> [TASK GOAL]:
Count the lines of the records that contain the string "kern", and reply with only that number.

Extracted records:
╭──
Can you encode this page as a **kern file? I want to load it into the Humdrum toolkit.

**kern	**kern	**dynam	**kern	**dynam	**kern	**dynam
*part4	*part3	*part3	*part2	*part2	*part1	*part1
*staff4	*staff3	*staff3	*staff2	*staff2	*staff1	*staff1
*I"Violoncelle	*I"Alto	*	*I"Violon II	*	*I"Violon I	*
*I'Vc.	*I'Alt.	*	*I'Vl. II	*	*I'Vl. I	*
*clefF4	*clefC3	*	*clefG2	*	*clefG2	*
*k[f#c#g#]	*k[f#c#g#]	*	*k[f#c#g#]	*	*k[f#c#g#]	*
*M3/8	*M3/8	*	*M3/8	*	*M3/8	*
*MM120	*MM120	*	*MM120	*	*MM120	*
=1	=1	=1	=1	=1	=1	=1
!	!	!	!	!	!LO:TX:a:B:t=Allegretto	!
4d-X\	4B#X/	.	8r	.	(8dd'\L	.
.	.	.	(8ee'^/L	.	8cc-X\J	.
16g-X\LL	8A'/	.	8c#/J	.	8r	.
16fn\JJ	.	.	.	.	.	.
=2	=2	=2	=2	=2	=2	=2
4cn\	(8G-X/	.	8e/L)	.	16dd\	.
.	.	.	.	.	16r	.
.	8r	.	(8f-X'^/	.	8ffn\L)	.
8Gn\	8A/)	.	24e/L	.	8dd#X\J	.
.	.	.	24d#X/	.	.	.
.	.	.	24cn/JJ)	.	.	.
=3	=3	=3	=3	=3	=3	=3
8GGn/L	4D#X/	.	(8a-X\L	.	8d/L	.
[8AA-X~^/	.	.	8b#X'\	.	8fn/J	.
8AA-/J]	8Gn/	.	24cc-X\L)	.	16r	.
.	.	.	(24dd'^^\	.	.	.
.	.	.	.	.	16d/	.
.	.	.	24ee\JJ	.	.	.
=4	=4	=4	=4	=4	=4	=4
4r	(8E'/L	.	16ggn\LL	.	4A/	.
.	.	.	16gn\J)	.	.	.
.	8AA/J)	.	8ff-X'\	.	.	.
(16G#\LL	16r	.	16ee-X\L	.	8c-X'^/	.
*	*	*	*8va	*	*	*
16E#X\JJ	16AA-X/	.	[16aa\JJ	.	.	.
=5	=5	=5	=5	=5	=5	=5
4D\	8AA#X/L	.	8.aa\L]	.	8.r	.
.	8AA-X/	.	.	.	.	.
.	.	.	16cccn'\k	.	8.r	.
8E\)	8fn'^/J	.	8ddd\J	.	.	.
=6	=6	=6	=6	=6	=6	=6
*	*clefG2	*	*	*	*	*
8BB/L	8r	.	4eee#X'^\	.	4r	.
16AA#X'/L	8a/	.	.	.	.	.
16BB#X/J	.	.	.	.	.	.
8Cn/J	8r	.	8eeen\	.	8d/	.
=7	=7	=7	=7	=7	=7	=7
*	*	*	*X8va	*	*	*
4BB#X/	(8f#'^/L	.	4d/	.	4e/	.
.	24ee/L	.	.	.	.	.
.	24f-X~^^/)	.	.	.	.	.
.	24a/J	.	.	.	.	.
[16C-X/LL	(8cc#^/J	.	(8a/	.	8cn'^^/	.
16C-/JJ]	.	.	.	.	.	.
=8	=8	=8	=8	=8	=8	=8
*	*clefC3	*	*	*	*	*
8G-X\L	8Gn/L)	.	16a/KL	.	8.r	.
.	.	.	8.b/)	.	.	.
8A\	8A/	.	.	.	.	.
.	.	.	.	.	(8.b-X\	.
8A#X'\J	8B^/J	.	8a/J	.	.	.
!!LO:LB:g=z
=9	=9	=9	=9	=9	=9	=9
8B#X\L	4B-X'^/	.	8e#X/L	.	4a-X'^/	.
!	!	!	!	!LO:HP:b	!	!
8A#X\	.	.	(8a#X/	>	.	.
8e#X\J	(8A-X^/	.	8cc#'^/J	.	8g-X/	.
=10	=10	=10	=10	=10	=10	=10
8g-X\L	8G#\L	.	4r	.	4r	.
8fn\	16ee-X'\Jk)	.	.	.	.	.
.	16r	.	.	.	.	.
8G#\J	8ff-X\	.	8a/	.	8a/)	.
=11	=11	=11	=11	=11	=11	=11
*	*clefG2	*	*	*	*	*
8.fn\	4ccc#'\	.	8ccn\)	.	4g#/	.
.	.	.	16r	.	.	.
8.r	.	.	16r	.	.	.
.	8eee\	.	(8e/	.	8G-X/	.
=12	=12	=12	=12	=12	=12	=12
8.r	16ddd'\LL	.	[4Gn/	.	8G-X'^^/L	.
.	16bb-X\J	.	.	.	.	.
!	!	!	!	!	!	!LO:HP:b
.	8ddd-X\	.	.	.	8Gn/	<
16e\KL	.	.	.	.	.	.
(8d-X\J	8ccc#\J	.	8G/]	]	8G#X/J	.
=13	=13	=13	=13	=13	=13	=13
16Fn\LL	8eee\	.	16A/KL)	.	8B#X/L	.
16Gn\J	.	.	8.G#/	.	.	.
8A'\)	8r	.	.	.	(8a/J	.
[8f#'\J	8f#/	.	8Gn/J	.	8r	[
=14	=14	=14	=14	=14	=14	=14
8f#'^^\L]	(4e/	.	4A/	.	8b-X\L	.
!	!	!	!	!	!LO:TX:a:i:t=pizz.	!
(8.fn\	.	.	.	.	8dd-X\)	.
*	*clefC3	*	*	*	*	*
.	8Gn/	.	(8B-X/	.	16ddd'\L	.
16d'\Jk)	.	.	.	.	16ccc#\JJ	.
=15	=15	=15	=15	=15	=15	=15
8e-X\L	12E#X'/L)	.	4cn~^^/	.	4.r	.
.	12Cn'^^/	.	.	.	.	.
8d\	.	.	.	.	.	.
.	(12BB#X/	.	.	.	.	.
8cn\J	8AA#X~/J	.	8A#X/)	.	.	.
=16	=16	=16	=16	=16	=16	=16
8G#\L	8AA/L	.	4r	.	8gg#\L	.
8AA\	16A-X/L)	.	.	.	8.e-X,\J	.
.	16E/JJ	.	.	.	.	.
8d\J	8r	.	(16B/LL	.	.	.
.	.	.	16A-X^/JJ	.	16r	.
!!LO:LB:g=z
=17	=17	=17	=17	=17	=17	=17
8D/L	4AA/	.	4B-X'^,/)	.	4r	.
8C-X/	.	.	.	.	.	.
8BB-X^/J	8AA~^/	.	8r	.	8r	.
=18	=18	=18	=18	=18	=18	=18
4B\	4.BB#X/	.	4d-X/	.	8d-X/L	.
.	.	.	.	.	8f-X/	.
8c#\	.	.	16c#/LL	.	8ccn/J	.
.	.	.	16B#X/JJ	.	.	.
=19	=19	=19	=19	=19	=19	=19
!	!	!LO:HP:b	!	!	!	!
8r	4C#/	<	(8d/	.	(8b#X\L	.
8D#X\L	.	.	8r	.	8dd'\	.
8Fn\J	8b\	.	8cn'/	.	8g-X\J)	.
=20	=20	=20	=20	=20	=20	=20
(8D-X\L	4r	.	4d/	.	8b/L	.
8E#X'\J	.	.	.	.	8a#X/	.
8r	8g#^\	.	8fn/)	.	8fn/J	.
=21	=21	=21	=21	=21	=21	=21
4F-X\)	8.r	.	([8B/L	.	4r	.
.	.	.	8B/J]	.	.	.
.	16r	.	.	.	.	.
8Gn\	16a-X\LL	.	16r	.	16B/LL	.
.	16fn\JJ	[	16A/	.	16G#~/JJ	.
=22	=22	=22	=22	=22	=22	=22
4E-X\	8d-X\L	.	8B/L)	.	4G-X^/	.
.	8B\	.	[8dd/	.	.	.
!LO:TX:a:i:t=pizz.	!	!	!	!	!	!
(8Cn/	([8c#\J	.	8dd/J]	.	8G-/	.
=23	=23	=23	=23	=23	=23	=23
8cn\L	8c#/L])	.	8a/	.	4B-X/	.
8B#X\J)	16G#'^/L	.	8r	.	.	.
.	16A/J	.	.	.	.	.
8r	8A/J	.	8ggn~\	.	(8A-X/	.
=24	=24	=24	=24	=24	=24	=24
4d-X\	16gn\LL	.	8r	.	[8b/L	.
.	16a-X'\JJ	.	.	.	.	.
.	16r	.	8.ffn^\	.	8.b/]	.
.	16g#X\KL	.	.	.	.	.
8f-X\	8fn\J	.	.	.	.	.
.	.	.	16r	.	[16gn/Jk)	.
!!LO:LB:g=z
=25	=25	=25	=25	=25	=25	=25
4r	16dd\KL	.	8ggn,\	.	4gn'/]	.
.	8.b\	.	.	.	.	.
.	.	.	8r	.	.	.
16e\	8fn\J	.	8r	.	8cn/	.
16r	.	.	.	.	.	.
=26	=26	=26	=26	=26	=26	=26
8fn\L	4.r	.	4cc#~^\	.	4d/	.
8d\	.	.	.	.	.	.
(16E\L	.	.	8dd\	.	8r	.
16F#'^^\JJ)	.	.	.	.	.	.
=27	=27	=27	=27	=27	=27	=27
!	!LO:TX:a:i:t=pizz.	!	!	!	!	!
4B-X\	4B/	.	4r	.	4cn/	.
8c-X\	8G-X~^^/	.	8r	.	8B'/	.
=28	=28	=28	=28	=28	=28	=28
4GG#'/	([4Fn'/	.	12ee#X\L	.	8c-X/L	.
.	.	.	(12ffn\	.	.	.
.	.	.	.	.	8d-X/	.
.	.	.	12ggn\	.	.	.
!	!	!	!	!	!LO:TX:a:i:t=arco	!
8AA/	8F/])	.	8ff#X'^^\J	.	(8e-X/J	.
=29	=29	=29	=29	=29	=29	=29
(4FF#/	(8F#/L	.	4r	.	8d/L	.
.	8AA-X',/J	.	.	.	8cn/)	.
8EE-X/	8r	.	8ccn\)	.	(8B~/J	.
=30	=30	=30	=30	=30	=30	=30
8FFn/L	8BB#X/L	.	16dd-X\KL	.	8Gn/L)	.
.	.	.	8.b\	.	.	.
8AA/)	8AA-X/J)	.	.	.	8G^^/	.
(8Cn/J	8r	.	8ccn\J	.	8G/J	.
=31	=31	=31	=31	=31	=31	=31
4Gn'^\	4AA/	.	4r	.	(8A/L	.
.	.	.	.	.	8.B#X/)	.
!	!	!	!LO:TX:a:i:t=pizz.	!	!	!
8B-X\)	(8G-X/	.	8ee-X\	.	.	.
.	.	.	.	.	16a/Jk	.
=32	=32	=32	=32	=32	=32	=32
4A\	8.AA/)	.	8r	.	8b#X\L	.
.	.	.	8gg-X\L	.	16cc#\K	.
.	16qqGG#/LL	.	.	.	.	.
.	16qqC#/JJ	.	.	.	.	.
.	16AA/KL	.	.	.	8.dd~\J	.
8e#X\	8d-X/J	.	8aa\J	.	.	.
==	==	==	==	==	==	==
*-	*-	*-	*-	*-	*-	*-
╰──
> [REPLY]:
2